» **RECORDS FOR THE EXERCISE**:
↓↓↓

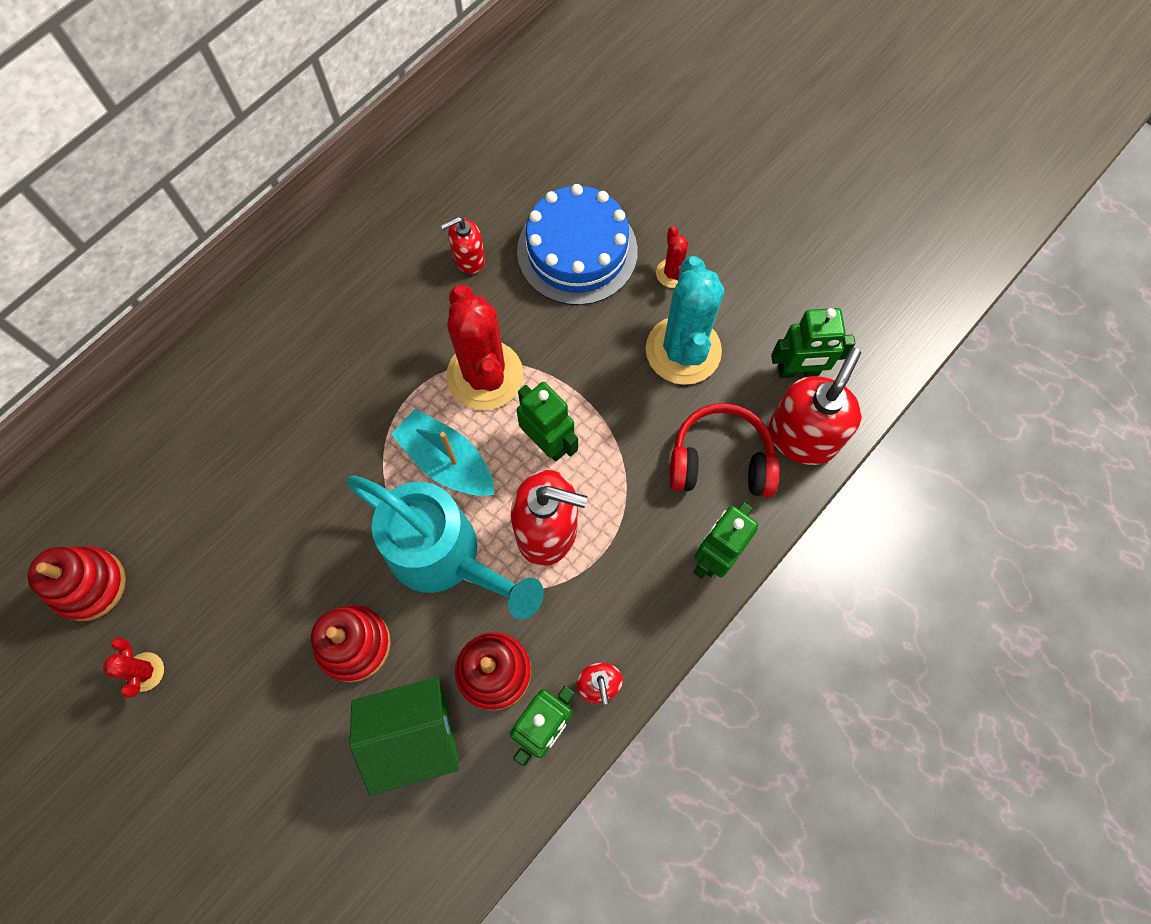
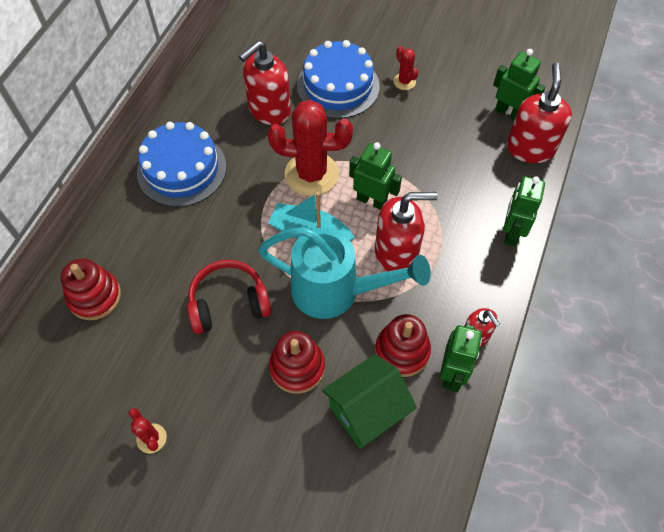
camera: 20 degrees left, 10 degrees down
(90, 585) = (85, 394): red stacking toy -> red stacking toy (95, 296)
(320, 311) = (182, 169): none -> blue cake
(469, 259) = (269, 110): red soap dispenser -> red soap dispenser, size x1.78
(485, 375) = (311, 174): red cactus -> red cactus turned 45 degrees counterclockwise
(683, 350) = (432, 122): turquoise cactus -> none
(720, 460) = (487, 177): red headphones -> red headphones (229, 303)
(798, 371) = (509, 113): green robot -> green robot turned 120 degrees counterclockwise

↑↑↑

» **TASK DESCRIPTION**:
The lines above starting at the one that contains "(469, 259) = (269, 110): red" and ending at the one that contains "(683, 350) = (432, 122): turquoise" must be transcribed exactly, and no other lines may appear.

» **EXERCISE SOLUTION**:
(469, 259) = (269, 110): red soap dispenser -> red soap dispenser, size x1.78
(485, 375) = (311, 174): red cactus -> red cactus turned 45 degrees counterclockwise
(683, 350) = (432, 122): turquoise cactus -> none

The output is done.